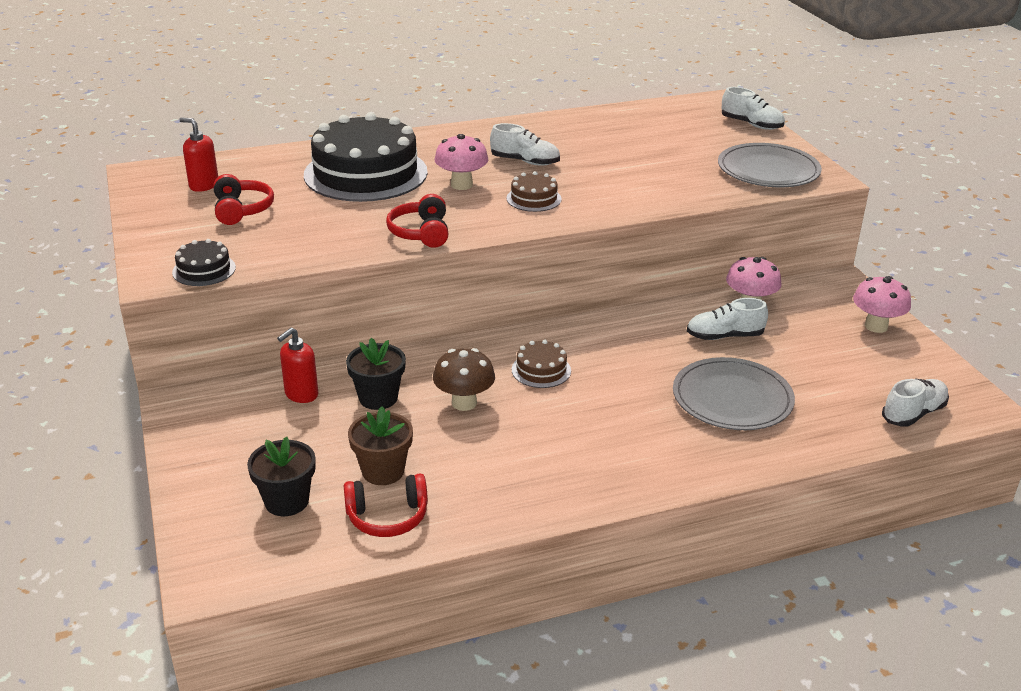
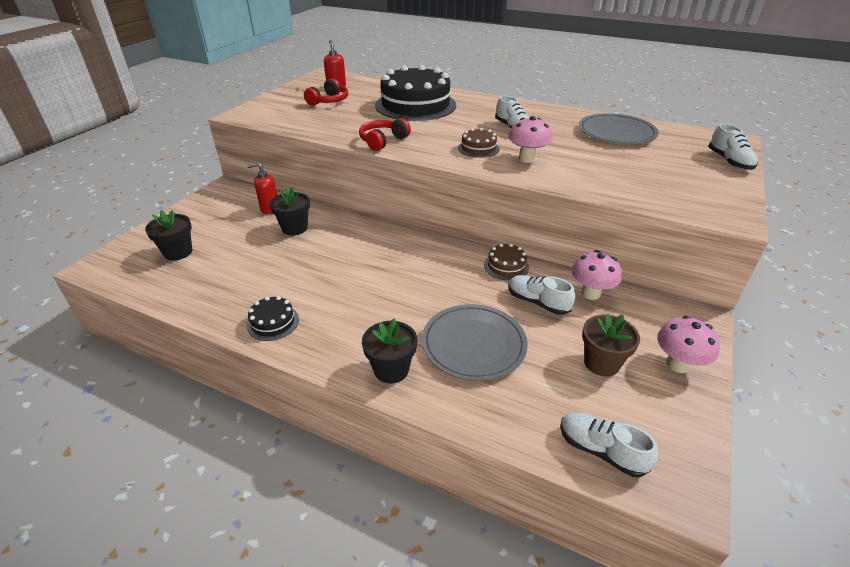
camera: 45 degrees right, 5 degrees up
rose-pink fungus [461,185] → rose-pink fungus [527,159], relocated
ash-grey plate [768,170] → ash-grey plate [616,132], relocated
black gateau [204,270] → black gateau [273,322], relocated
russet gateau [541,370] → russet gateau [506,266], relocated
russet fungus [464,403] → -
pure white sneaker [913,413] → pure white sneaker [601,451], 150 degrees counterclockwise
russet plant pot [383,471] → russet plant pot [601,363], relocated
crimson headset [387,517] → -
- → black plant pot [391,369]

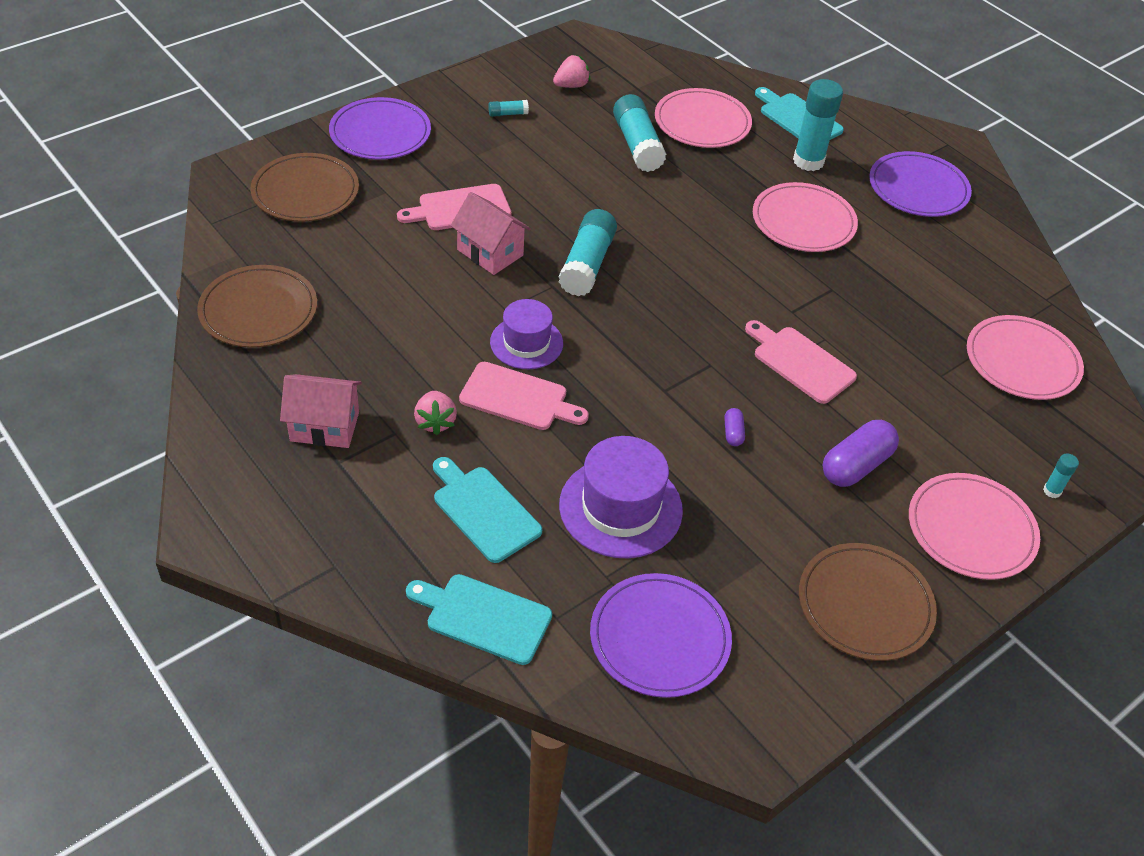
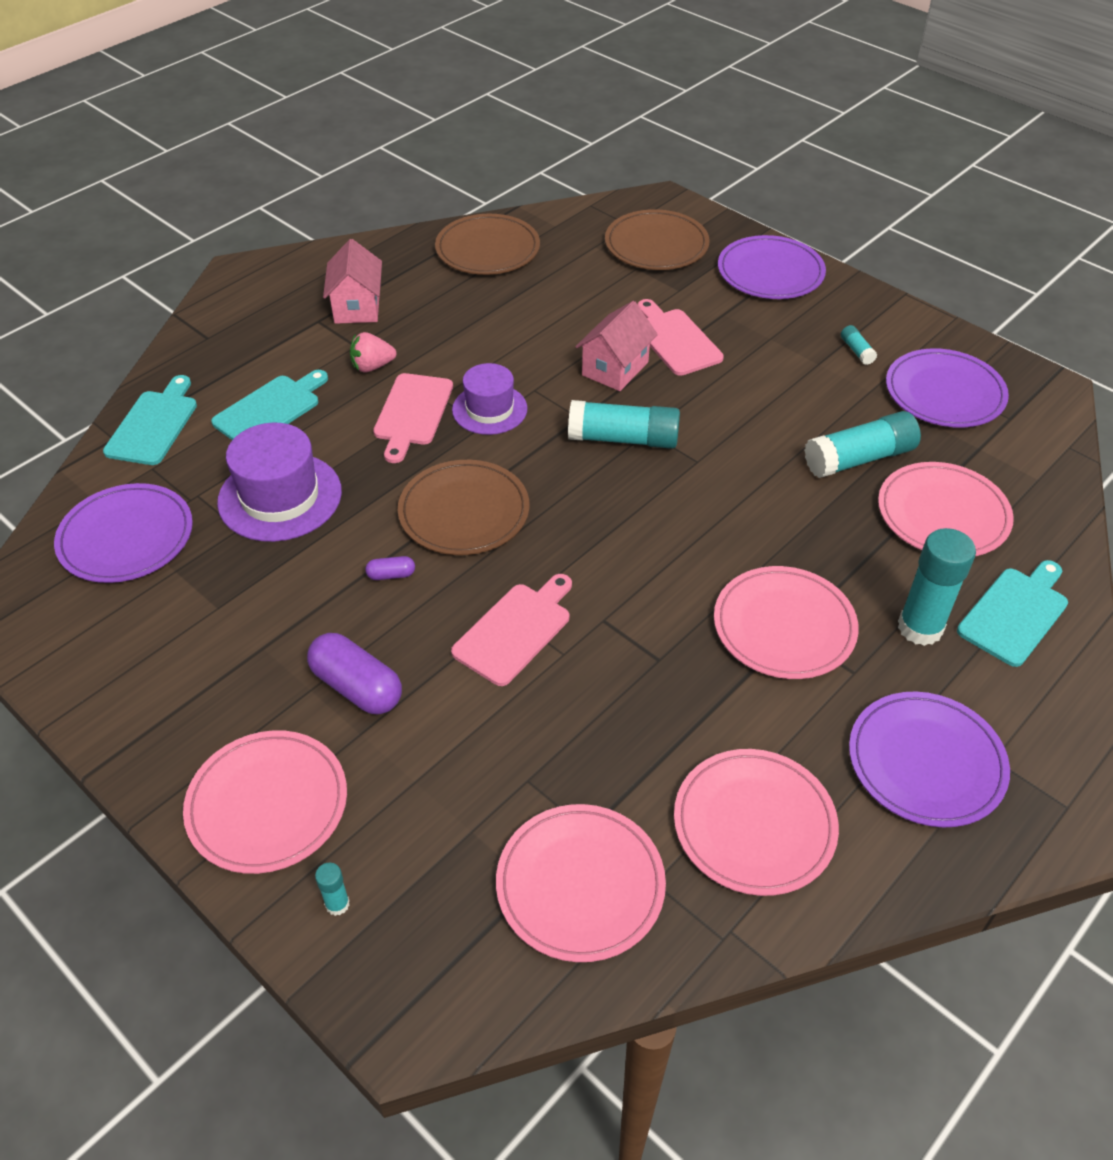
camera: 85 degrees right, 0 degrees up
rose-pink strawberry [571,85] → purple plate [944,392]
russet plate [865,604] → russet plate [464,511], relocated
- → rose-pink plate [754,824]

********

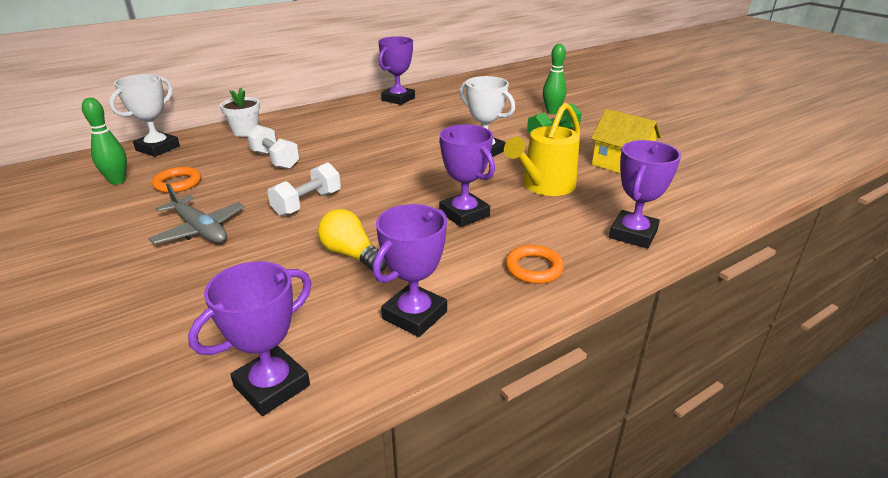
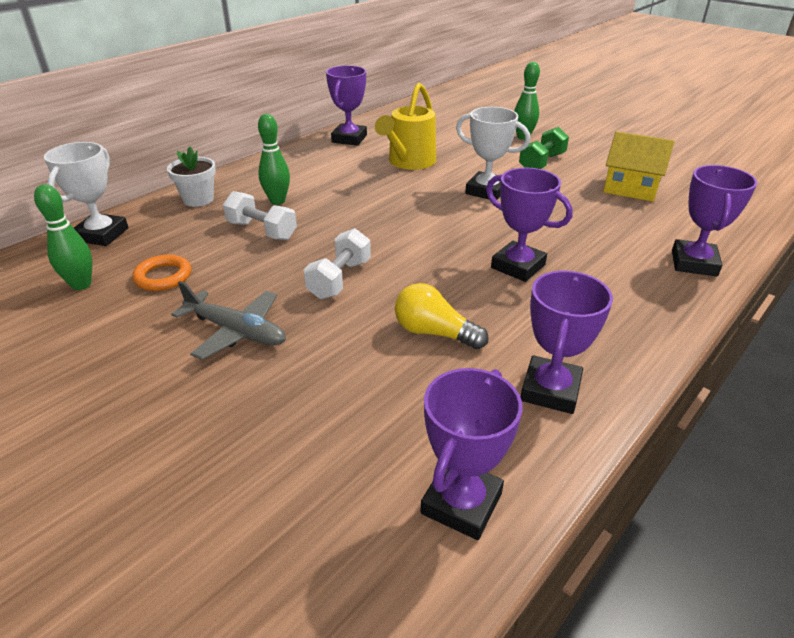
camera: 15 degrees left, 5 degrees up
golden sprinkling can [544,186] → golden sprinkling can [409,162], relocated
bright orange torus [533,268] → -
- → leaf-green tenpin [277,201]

********

■ ASSIGNED TASK: Write out exactly the lines above from the line with "camera: 45 degrees right, 5 degrees up" through the line with "crimson headset [387,517]", both of them included, and leave out all other lines.

■ TASK SOLUTION:
camera: 45 degrees right, 5 degrees up
rose-pink fungus [461,185] → rose-pink fungus [527,159], relocated
ash-grey plate [768,170] → ash-grey plate [616,132], relocated
black gateau [204,270] → black gateau [273,322], relocated
russet gateau [541,370] → russet gateau [506,266], relocated
russet fungus [464,403] → -
pure white sneaker [913,413] → pure white sneaker [601,451], 150 degrees counterclockwise
russet plant pot [383,471] → russet plant pot [601,363], relocated
crimson headset [387,517] → -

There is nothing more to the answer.